(Dataset items)
===

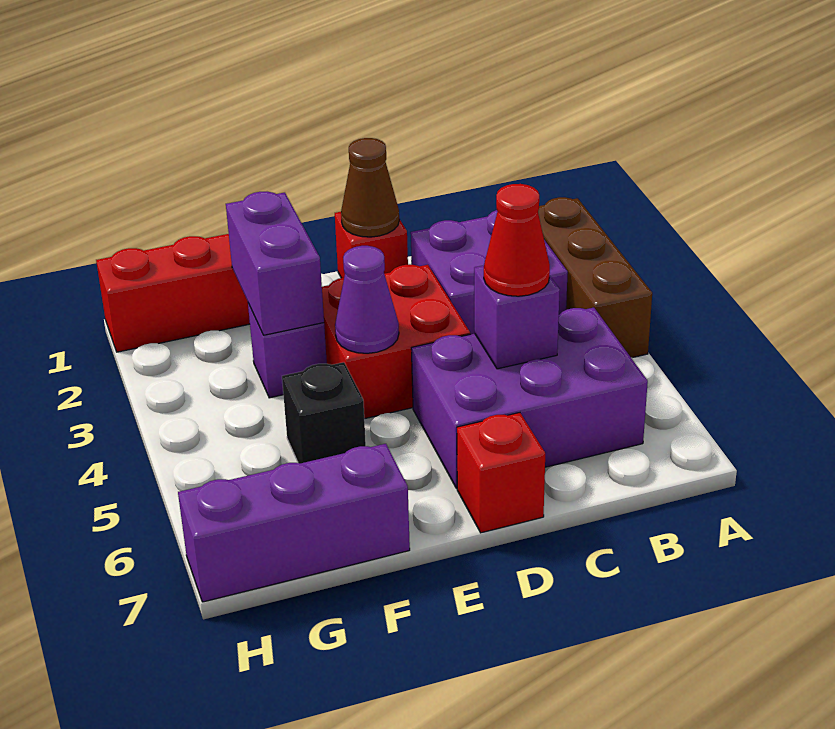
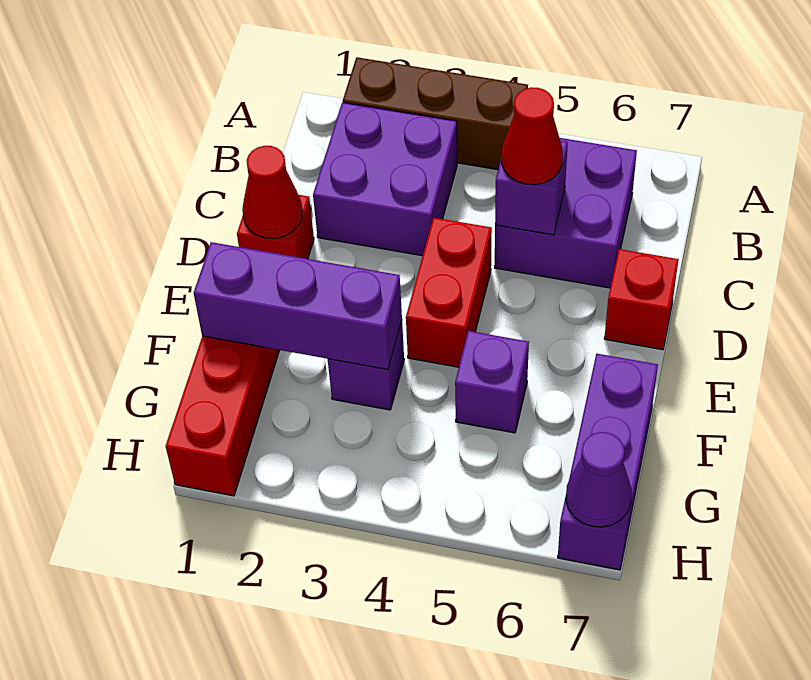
purple brick B5:D6 level 1 -> purple brick B5:C6 level 1
brown cone D1 level 2 -> red cone D1 level 2
red brick D3:E4 level 1 -> red brick D4:E4 level 1
purple cone E4 level 2 -> purple cone H7 level 2
purple brick F2:F3 level 2 -> purple brick F1:F3 level 2
black brick F5 level 1 -> purple brick F5 level 1

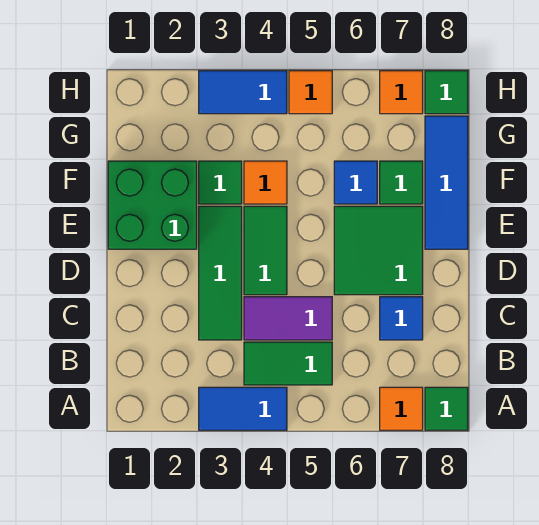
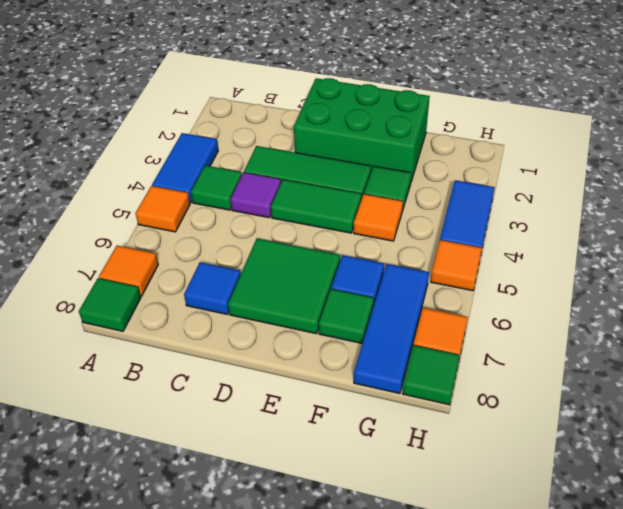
none -> orange tile A5 level 1
green tile B4:B5 level 1 -> green tile B4 level 1
purple tile C4:C5 level 1 -> purple tile C4 level 1
green brick E1:F2 level 1 -> green brick D1:F2 level 1
blue tile E8:G8 level 1 -> blue tile G6:G8 level 1

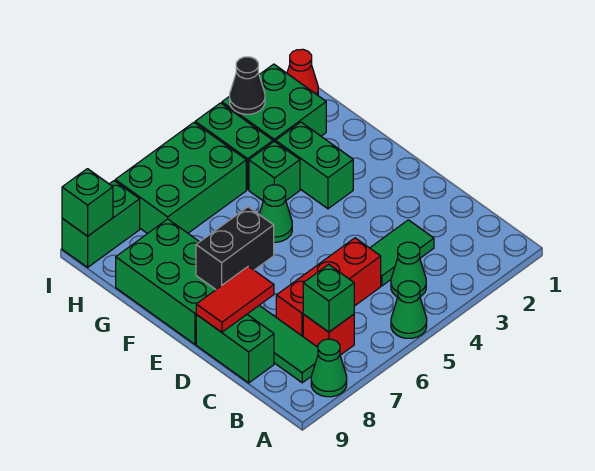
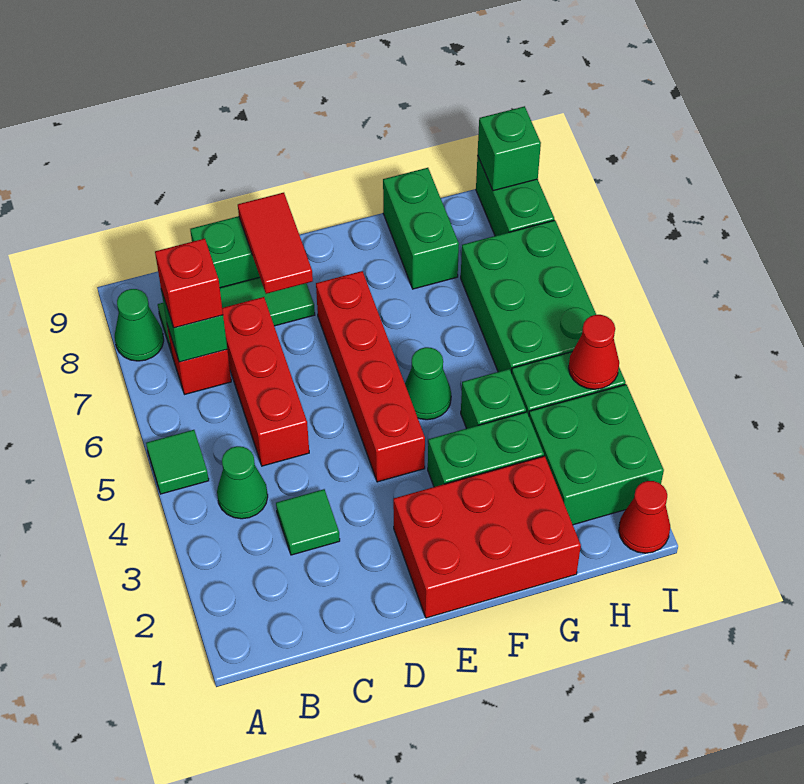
green cone A5 level 1 -> green tile A5 level 1
none -> red brick B7 level 3
green tile C3:C4 level 1 -> green tile C3 level 1
none -> red brick E1:G2 level 1
none -> red brick E4:E7 level 1
black brick E7:E8 level 2 -> none
green brick E8:G9 level 1 -> green brick G8:G9 level 1
black cone I3 level 2 -> none
none -> red cone I4 level 2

===

To do
Only the lines from the one with "none -> red brick E4:E7 level 1" through the end of the data should be printed, each exactly as it appears.

Result below
none -> red brick E4:E7 level 1
black brick E7:E8 level 2 -> none
green brick E8:G9 level 1 -> green brick G8:G9 level 1
black cone I3 level 2 -> none
none -> red cone I4 level 2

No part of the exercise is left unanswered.